WORK ITEM
Could you copy exactly the lines from the one containing "none -> grey tile D8:E9 level 1" through the last line of the records below, leaving out any pictures?

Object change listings
—————

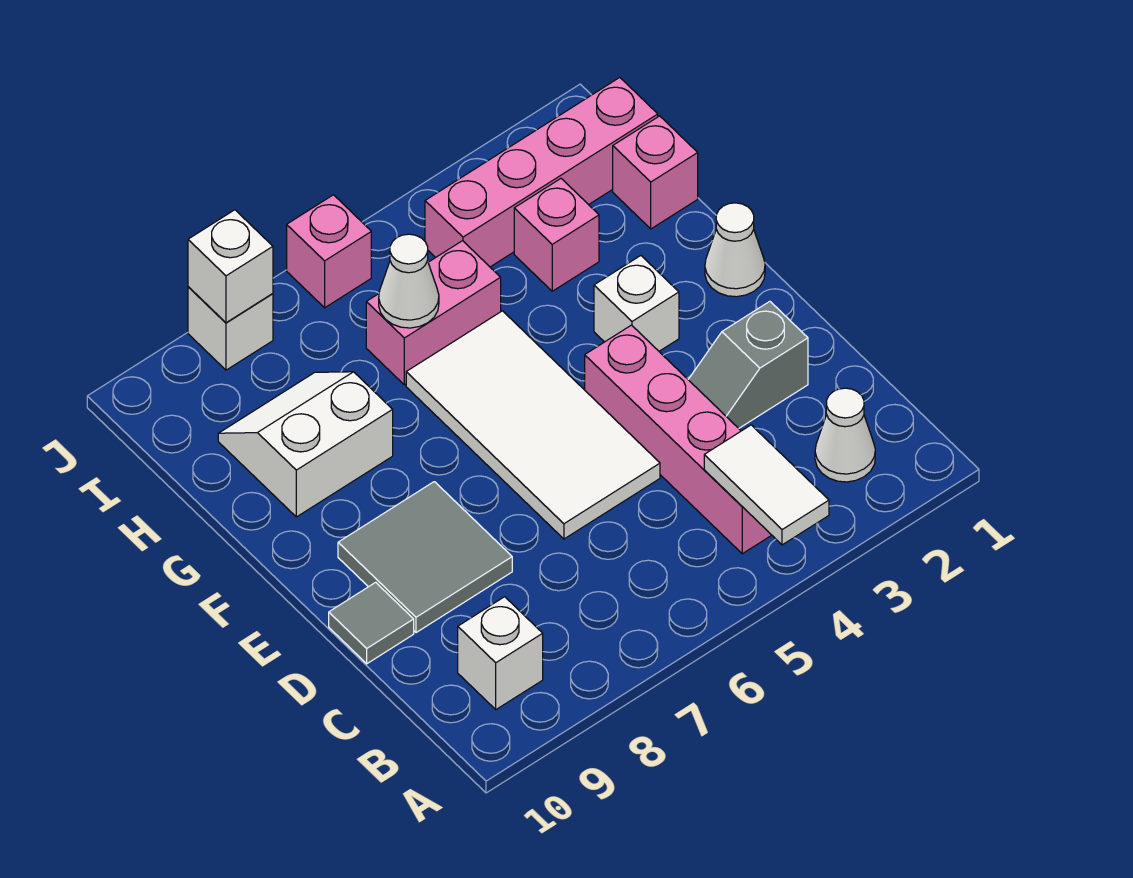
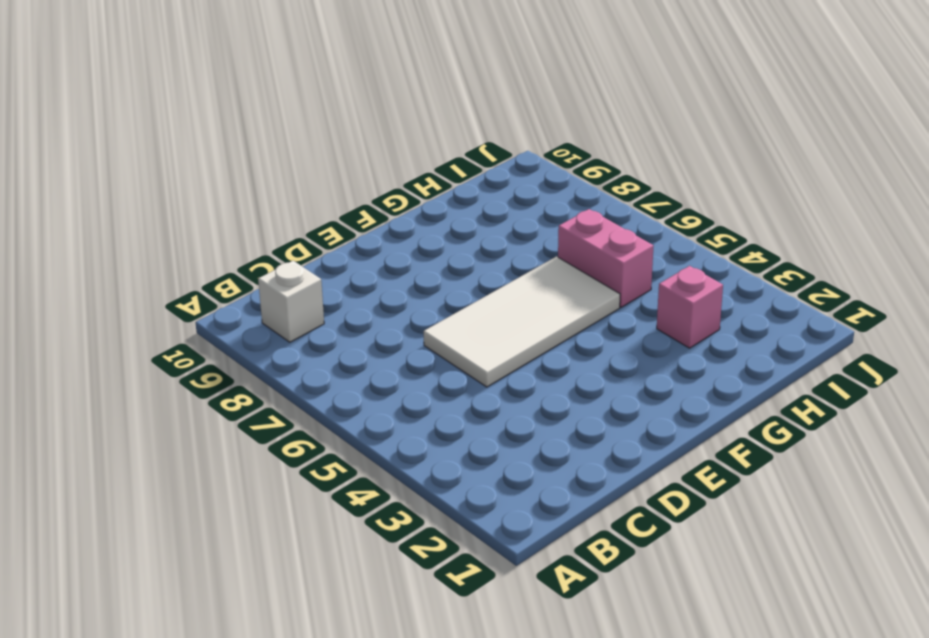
none -> white cone B2 level 1
none -> pink brick B4:E4 level 1
none -> grey slope D2:D3 level 1 top 2

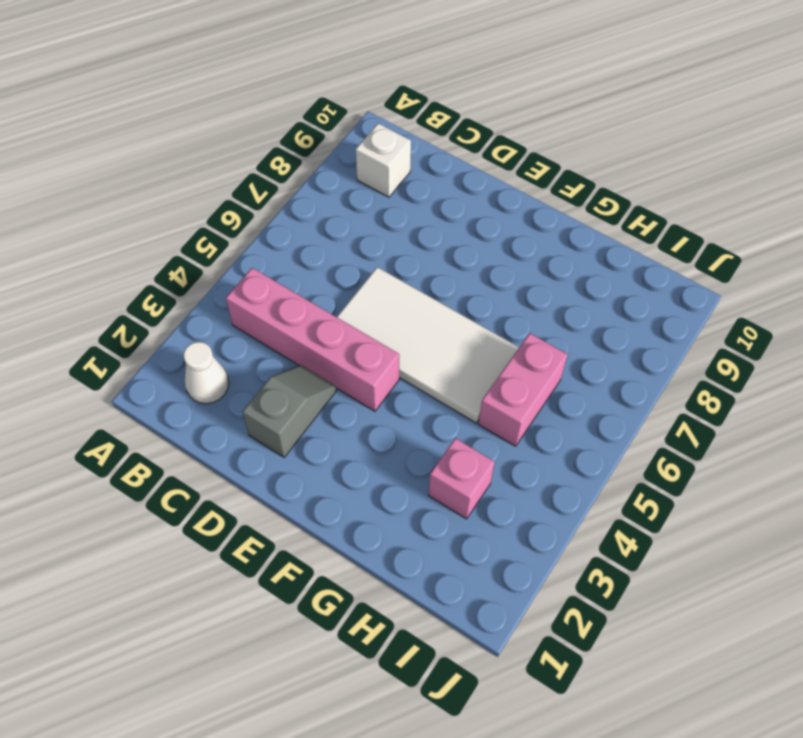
none -> grey tile D8:E9 level 1
none -> grey tile D10 level 1
none -> white cone F1 level 1

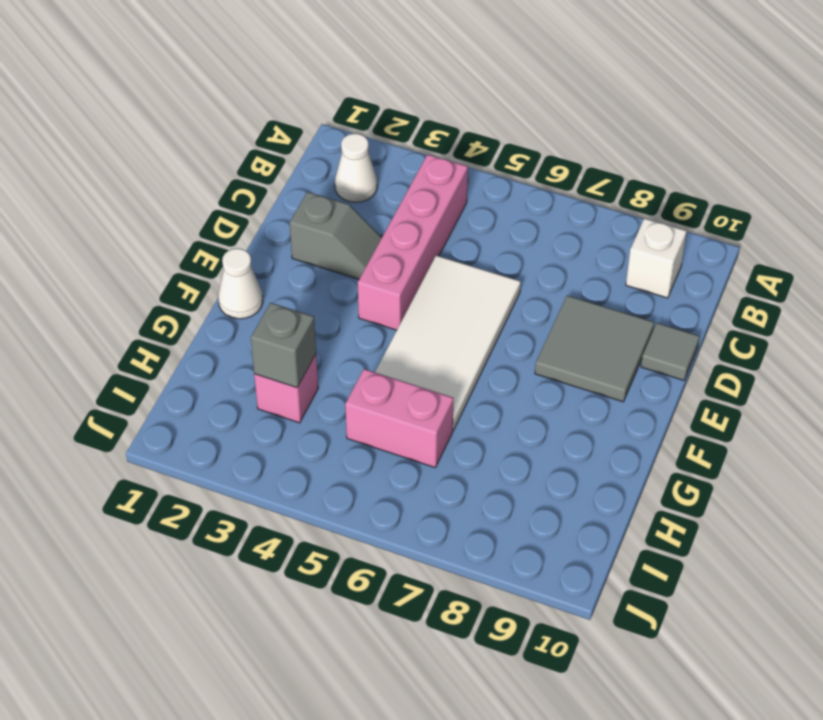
grey brick H3 level 2 -> none
none -> white brick F3 level 1
none -> white slope G8:H9 level 1 top G
none -> pink brick H1 level 1

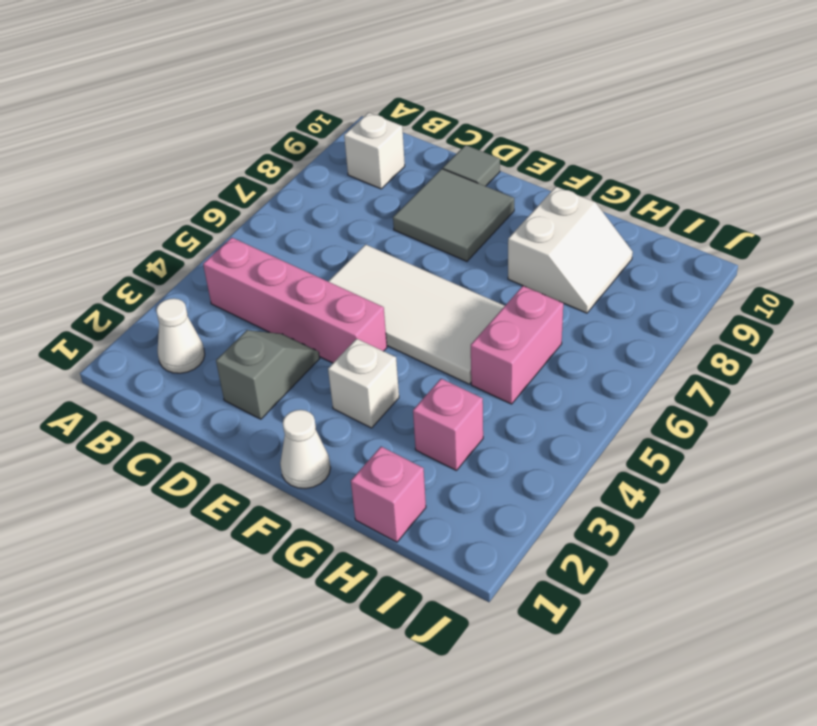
none -> pink brick I1:I4 level 1
none -> pink brick J6 level 1
none -> white brick J8 level 1

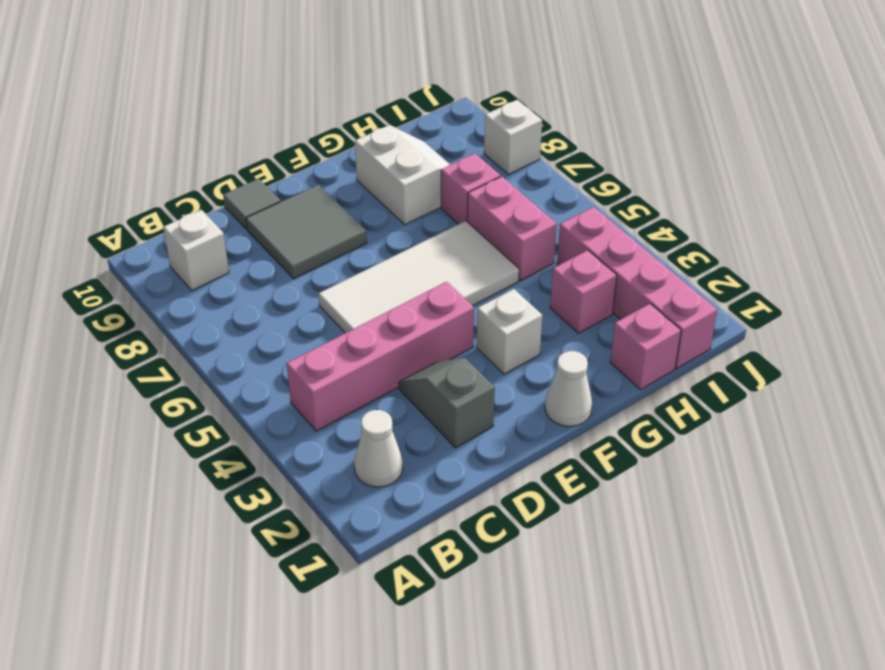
pink brick H7 level 1 -> pink brick J6 level 1
none -> white tile A4:B4 level 2
none -> white cone H6 level 2
none -> white brick J8 level 2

—————

YOUR SOLUTION
none -> grey tile D8:E9 level 1
none -> grey tile D10 level 1
none -> white cone F1 level 1

grey brick H3 level 2 -> none
none -> white brick F3 level 1
none -> white slope G8:H9 level 1 top G
none -> pink brick H1 level 1

none -> pink brick I1:I4 level 1
none -> pink brick J6 level 1
none -> white brick J8 level 1

pink brick H7 level 1 -> pink brick J6 level 1
none -> white tile A4:B4 level 2
none -> white cone H6 level 2
none -> white brick J8 level 2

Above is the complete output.